▶ **TRY IT**
Where an entry contains a picture, omit the picture and repeat the rest exactly.

▶ **INFORMATION SHOWN**
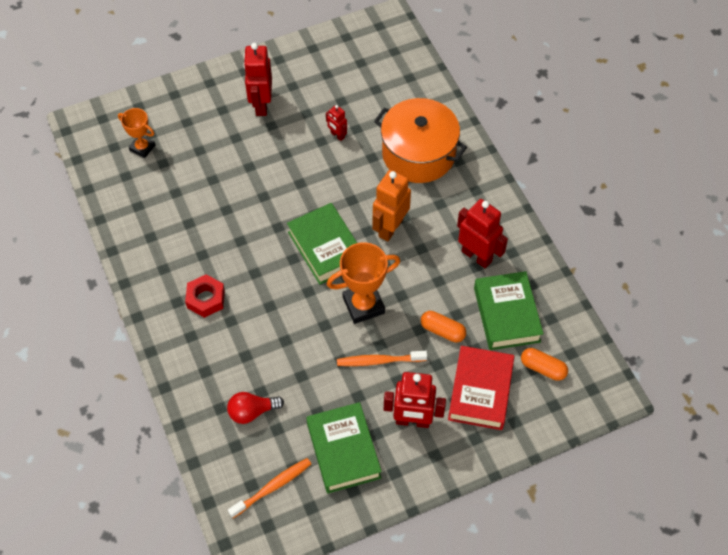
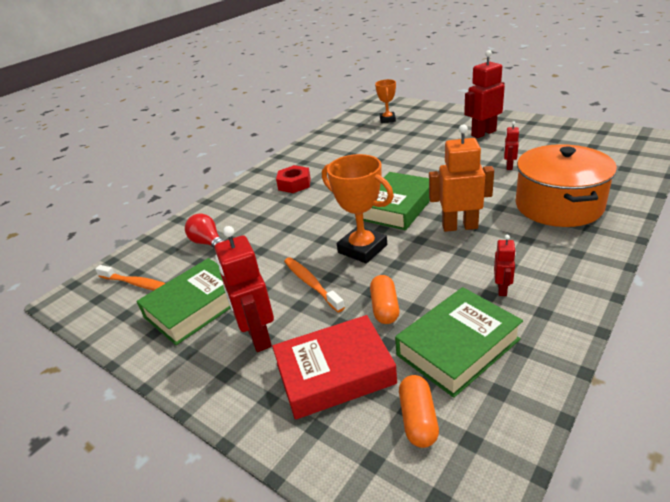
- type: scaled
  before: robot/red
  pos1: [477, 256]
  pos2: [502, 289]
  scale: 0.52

▶ **OUTPUT FOR THIS TASK**
- type: scaled
  before: robot/red
  pos1: [477, 256]
  pos2: [502, 289]
  scale: 0.52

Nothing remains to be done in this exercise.